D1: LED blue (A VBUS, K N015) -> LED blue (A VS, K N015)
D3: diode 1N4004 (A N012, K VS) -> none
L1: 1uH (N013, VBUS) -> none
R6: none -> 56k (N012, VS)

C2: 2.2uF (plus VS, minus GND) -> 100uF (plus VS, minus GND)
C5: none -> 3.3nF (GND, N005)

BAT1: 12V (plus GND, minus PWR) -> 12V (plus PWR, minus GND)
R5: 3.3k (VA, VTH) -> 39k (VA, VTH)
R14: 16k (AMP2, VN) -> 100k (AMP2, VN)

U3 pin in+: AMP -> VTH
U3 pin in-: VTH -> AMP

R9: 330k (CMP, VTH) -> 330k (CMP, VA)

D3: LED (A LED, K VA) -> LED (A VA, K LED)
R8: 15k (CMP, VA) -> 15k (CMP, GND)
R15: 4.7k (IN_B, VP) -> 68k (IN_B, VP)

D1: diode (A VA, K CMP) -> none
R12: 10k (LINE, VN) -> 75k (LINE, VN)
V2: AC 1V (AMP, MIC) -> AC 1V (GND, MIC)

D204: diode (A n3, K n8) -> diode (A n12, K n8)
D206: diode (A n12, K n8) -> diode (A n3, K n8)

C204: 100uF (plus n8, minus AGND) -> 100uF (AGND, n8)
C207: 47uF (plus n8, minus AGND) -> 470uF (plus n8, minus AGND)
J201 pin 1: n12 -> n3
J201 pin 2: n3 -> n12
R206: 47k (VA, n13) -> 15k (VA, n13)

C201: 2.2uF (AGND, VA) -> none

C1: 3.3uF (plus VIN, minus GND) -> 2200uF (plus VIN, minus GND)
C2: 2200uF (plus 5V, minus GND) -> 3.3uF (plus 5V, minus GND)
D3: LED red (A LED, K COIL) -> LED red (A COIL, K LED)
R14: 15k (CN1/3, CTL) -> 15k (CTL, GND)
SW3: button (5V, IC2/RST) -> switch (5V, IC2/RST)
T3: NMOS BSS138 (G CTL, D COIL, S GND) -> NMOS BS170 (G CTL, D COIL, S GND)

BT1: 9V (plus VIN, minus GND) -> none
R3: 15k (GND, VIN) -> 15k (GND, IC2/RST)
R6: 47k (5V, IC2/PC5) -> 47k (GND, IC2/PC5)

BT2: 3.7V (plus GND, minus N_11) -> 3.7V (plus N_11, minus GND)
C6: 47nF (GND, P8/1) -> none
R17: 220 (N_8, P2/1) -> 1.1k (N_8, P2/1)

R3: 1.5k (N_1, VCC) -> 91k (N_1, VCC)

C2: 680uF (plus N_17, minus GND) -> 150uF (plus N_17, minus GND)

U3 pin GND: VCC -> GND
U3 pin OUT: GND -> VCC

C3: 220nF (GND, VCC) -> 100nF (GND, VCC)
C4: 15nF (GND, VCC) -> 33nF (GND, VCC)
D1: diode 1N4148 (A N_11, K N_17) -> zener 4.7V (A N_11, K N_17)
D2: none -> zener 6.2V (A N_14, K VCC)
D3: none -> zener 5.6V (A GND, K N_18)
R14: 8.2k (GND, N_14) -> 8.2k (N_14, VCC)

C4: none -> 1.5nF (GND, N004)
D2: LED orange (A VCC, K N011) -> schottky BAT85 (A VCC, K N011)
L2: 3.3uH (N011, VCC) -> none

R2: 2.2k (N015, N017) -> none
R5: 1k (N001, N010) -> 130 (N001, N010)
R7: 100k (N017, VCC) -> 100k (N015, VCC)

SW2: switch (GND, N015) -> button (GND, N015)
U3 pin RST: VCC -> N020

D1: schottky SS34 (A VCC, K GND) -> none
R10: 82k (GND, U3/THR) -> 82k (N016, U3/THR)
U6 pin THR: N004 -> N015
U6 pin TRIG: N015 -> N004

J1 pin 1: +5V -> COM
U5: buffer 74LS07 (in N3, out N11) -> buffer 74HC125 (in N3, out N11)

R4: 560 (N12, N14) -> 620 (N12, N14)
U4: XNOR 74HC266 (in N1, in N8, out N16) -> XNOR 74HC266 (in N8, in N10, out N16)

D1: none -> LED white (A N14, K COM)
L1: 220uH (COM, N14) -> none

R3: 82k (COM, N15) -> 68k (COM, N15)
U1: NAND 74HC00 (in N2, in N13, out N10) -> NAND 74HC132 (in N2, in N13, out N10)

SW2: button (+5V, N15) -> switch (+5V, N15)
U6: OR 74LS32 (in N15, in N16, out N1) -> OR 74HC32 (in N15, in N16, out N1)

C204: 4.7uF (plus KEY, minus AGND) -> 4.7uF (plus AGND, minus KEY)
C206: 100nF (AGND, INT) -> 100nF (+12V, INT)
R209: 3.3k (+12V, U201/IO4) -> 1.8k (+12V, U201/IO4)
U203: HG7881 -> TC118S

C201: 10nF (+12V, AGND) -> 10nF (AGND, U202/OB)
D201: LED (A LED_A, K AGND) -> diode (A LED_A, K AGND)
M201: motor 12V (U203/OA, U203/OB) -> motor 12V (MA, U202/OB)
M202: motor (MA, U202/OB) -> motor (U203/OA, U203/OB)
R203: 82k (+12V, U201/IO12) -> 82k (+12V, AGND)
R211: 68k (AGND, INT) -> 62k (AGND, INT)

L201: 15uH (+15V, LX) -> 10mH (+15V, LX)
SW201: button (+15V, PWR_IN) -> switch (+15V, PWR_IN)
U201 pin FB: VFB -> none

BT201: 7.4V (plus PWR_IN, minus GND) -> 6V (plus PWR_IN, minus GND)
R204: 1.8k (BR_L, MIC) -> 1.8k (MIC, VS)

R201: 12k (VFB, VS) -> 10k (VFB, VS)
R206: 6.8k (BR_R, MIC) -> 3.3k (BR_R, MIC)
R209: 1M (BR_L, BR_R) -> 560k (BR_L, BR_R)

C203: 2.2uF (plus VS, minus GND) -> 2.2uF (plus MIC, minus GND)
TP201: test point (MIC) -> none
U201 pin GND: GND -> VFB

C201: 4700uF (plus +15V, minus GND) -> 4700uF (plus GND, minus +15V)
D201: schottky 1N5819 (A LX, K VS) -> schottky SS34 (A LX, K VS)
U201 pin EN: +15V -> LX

========

### TASK BRIEF:
Copying word for word, give each line of the data above from the first one through the line containing "C3: 220nF (GND, VCC) -> 100nF (GND, VCC)", and nothing else.

### REPLY TO THE TASK:
D1: LED blue (A VBUS, K N015) -> LED blue (A VS, K N015)
D3: diode 1N4004 (A N012, K VS) -> none
L1: 1uH (N013, VBUS) -> none
R6: none -> 56k (N012, VS)

C2: 2.2uF (plus VS, minus GND) -> 100uF (plus VS, minus GND)
C5: none -> 3.3nF (GND, N005)

BAT1: 12V (plus GND, minus PWR) -> 12V (plus PWR, minus GND)
R5: 3.3k (VA, VTH) -> 39k (VA, VTH)
R14: 16k (AMP2, VN) -> 100k (AMP2, VN)

U3 pin in+: AMP -> VTH
U3 pin in-: VTH -> AMP

R9: 330k (CMP, VTH) -> 330k (CMP, VA)

D3: LED (A LED, K VA) -> LED (A VA, K LED)
R8: 15k (CMP, VA) -> 15k (CMP, GND)
R15: 4.7k (IN_B, VP) -> 68k (IN_B, VP)

D1: diode (A VA, K CMP) -> none
R12: 10k (LINE, VN) -> 75k (LINE, VN)
V2: AC 1V (AMP, MIC) -> AC 1V (GND, MIC)

D204: diode (A n3, K n8) -> diode (A n12, K n8)
D206: diode (A n12, K n8) -> diode (A n3, K n8)

C204: 100uF (plus n8, minus AGND) -> 100uF (AGND, n8)
C207: 47uF (plus n8, minus AGND) -> 470uF (plus n8, minus AGND)
J201 pin 1: n12 -> n3
J201 pin 2: n3 -> n12
R206: 47k (VA, n13) -> 15k (VA, n13)

C201: 2.2uF (AGND, VA) -> none

C1: 3.3uF (plus VIN, minus GND) -> 2200uF (plus VIN, minus GND)
C2: 2200uF (plus 5V, minus GND) -> 3.3uF (plus 5V, minus GND)
D3: LED red (A LED, K COIL) -> LED red (A COIL, K LED)
R14: 15k (CN1/3, CTL) -> 15k (CTL, GND)
SW3: button (5V, IC2/RST) -> switch (5V, IC2/RST)
T3: NMOS BSS138 (G CTL, D COIL, S GND) -> NMOS BS170 (G CTL, D COIL, S GND)

BT1: 9V (plus VIN, minus GND) -> none
R3: 15k (GND, VIN) -> 15k (GND, IC2/RST)
R6: 47k (5V, IC2/PC5) -> 47k (GND, IC2/PC5)

BT2: 3.7V (plus GND, minus N_11) -> 3.7V (plus N_11, minus GND)
C6: 47nF (GND, P8/1) -> none
R17: 220 (N_8, P2/1) -> 1.1k (N_8, P2/1)

R3: 1.5k (N_1, VCC) -> 91k (N_1, VCC)

C2: 680uF (plus N_17, minus GND) -> 150uF (plus N_17, minus GND)

U3 pin GND: VCC -> GND
U3 pin OUT: GND -> VCC

C3: 220nF (GND, VCC) -> 100nF (GND, VCC)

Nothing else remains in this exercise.